WORK INSTRUCTIONS: In the material beneath, how many lines contain the word "brick"? Give the count alone.

AVAILABLE RECORDS:
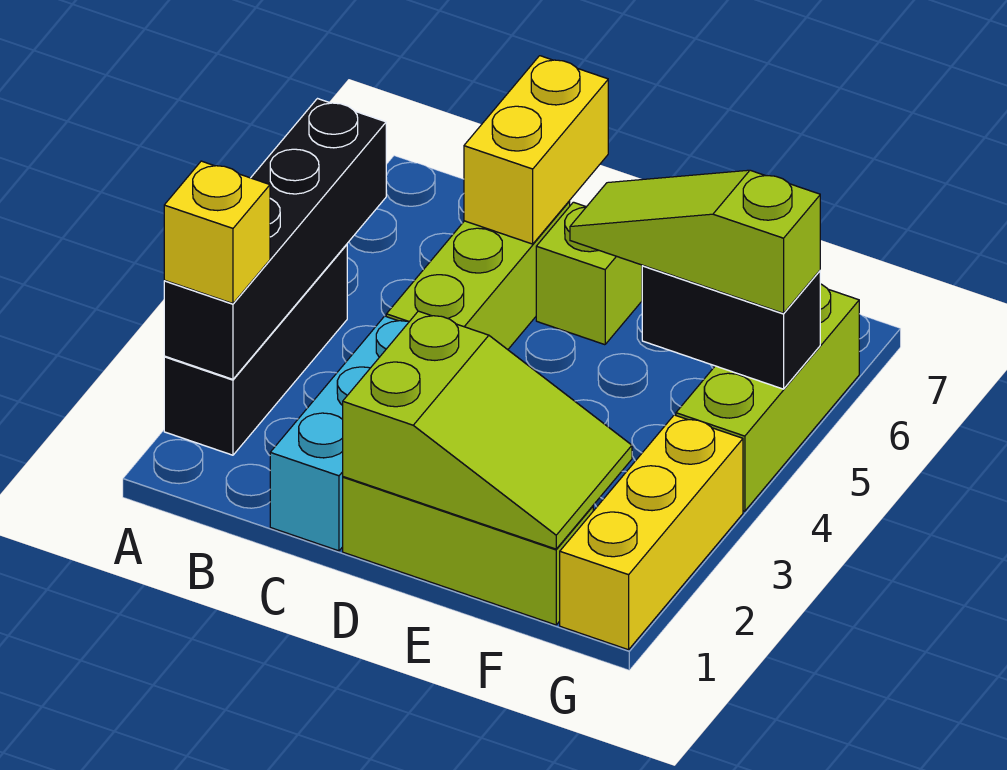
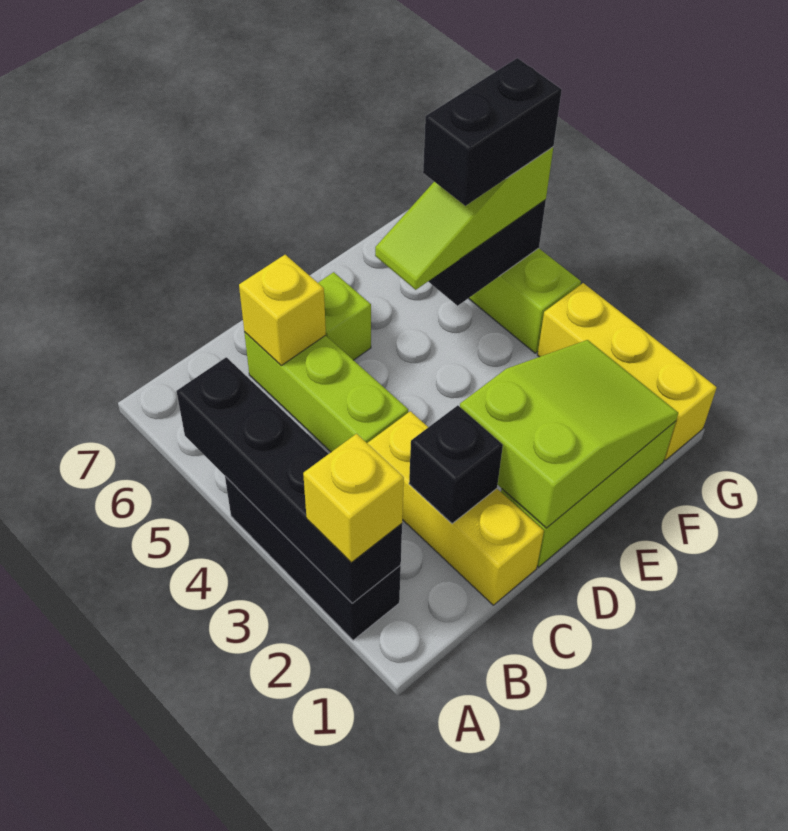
cyan brick C1:C3 level 1 -> yellow brick C1:C3 level 1
none -> black brick C2 level 2
yellow brick C6:C7 level 2 -> yellow brick C6 level 2
none -> black brick F5:G5 level 4

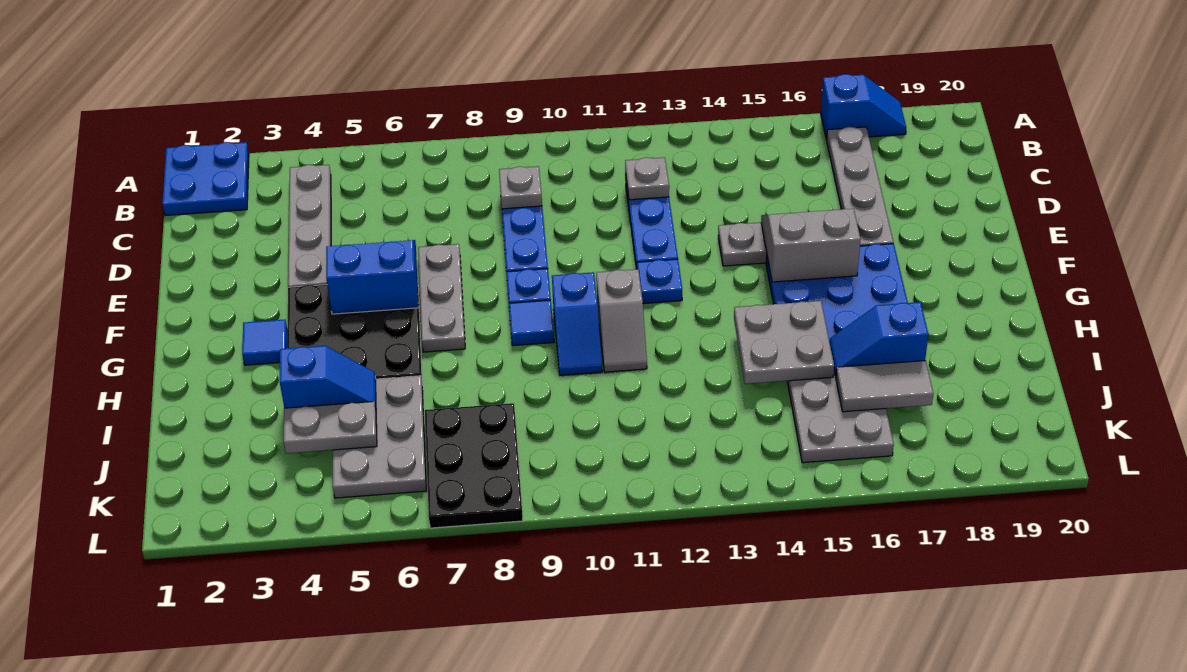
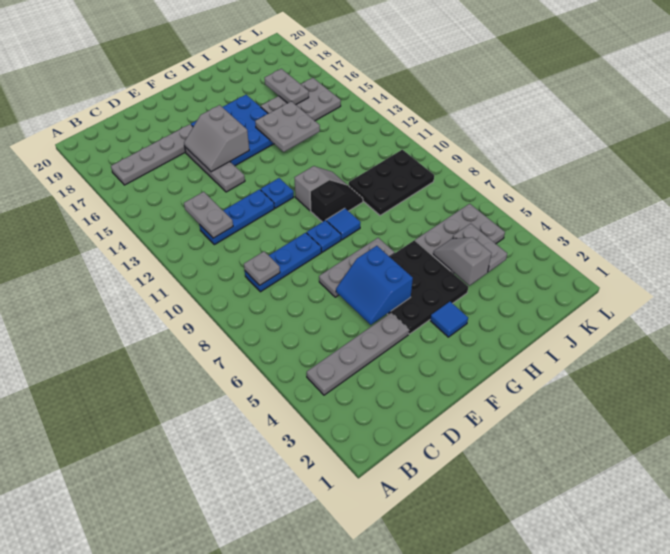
blue plate A1:B2 level 1 -> none
blue slope A17:A18 level 1 top 17 -> none
grey plate C12 level 2 -> grey plate C12:C13 level 2
blue slope G10:H10 level 1 top G -> black slope G10:H10 level 1 top G
blue slope I4:I5 level 2 top 4 -> grey slope I4:I5 level 2 top 4
blue slope I16:I17 level 2 top 17 -> none
black plate J7:L8 level 1 -> black plate I9:K10 level 1
grey tile J16:J17 level 2 -> grey plate J16:J17 level 2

PROBLEM SOLUTION: 4